PROVIDED MATERIAL:
◇ ◇ ◇ ◇ ◇ ◇ ◇
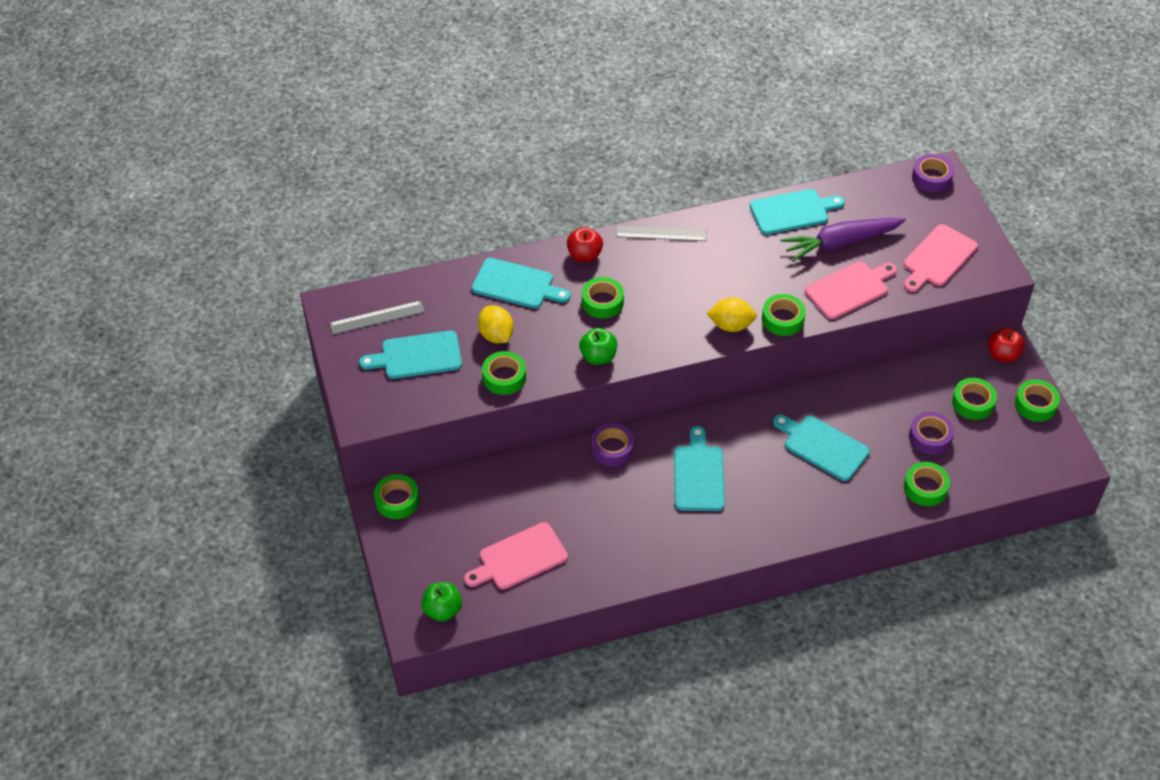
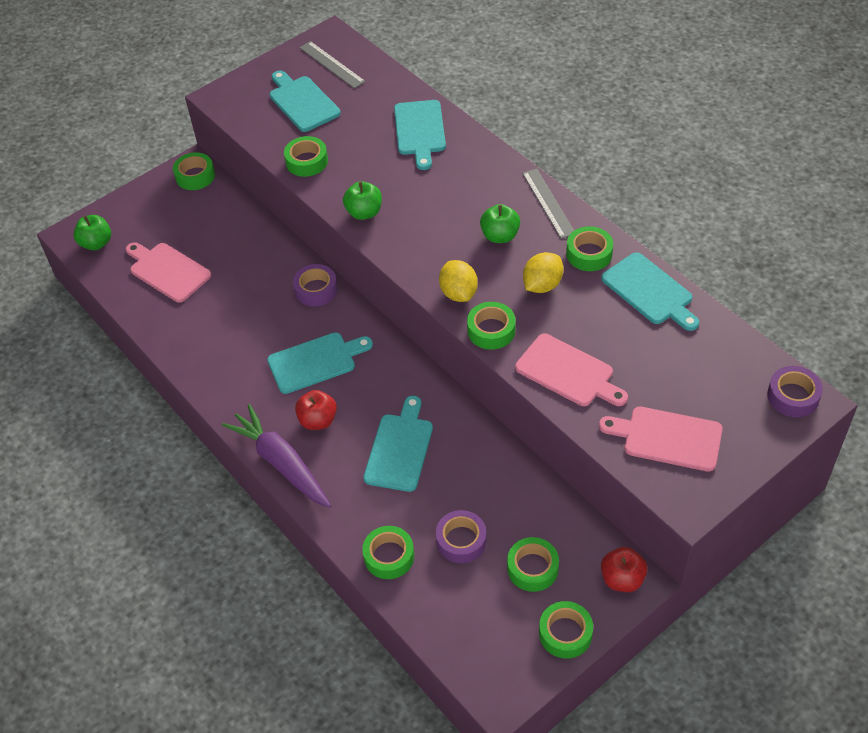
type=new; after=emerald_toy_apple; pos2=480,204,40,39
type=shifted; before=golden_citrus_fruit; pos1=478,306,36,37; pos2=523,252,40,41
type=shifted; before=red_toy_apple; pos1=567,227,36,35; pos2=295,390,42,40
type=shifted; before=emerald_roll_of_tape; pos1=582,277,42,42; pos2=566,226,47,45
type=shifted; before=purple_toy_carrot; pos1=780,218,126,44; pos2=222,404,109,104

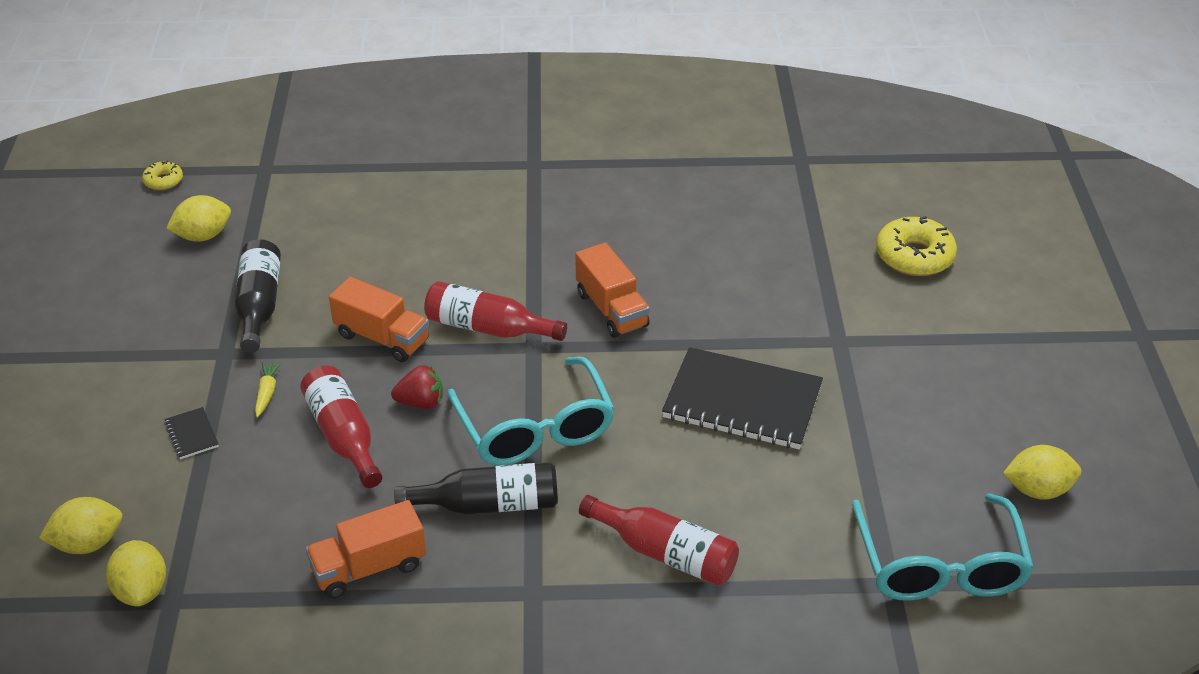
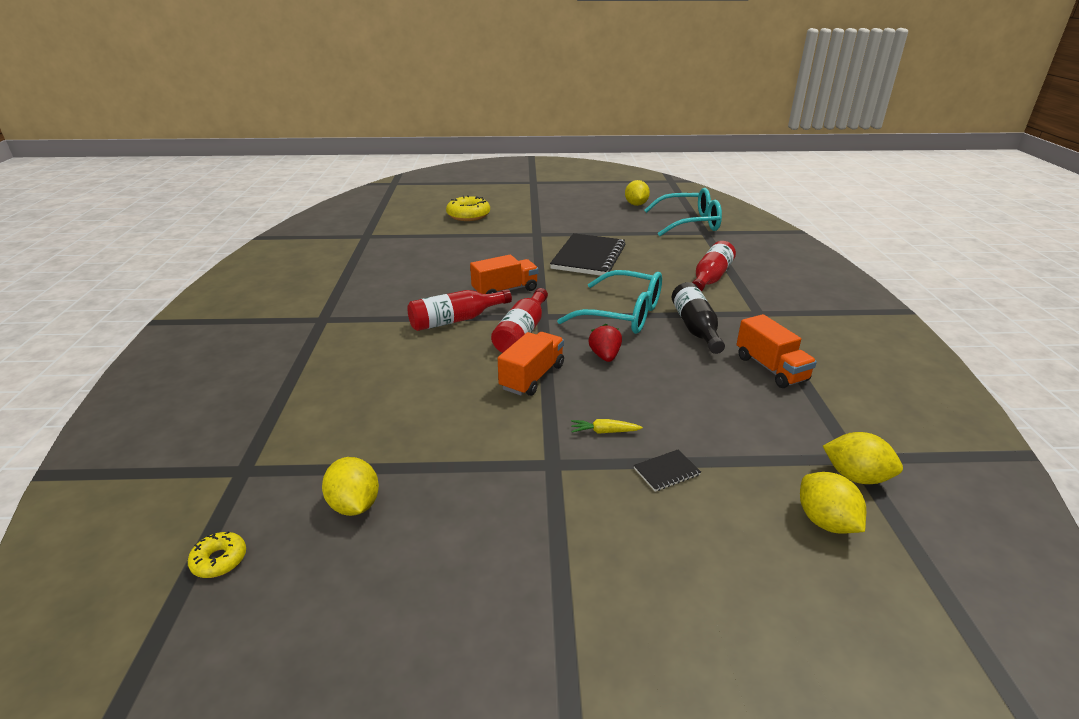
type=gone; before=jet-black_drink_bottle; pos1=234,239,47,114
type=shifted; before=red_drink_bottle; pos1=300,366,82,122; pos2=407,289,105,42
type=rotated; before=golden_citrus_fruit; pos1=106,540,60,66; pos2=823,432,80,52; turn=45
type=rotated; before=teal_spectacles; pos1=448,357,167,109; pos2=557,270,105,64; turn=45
◇ ◇ ◇ ◇ ◇ ◇ ◇
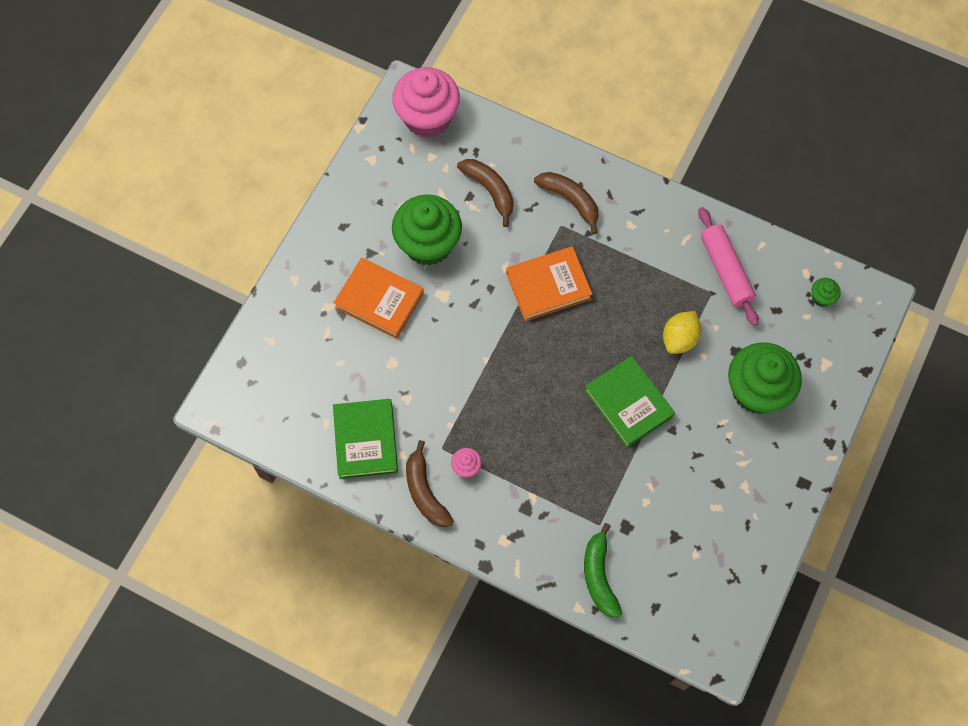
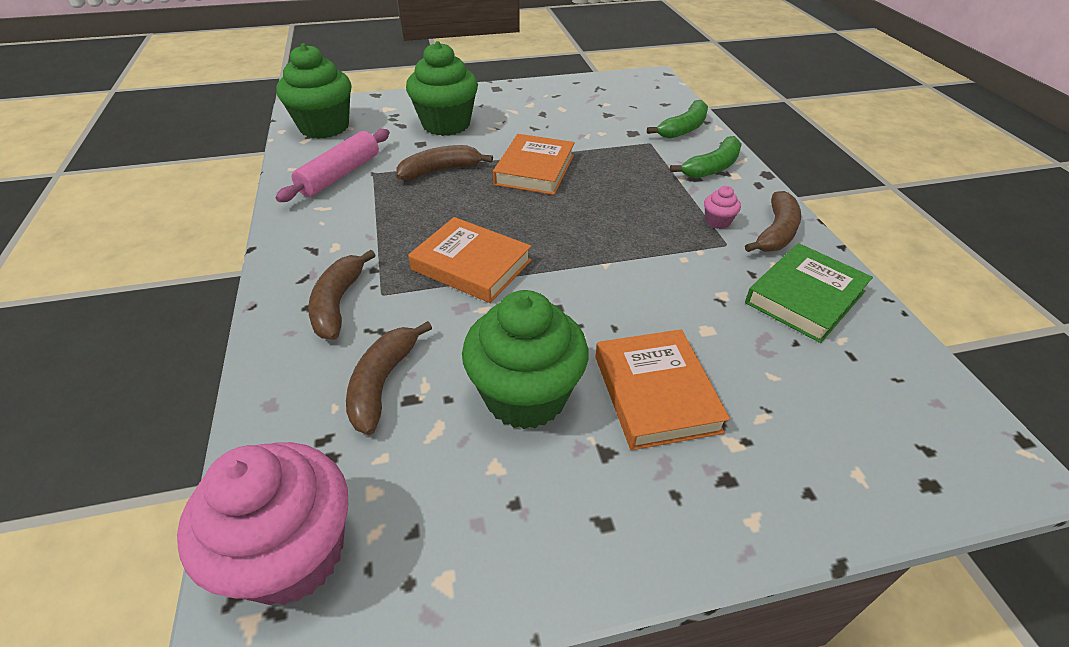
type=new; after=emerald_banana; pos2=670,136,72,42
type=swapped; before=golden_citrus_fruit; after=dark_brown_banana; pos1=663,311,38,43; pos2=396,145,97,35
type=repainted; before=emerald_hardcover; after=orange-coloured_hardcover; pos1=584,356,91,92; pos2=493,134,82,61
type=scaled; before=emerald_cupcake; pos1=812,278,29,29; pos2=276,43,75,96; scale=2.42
◇ ◇ ◇ ◇ ◇ ◇ ◇
THE TASK:
From the listing above, the lines starting with the one that has "type=new; after=emerald_toy_apple; pos2=480,204,40,39" and running through the one that has "type=shifted; before=emerald_roll_of_tape; pos1=582,277,42,42;" should be copied exactly, ends included.

ANSWER TO THIS EXERCISE:
type=new; after=emerald_toy_apple; pos2=480,204,40,39
type=shifted; before=golden_citrus_fruit; pos1=478,306,36,37; pos2=523,252,40,41
type=shifted; before=red_toy_apple; pos1=567,227,36,35; pos2=295,390,42,40
type=shifted; before=emerald_roll_of_tape; pos1=582,277,42,42; pos2=566,226,47,45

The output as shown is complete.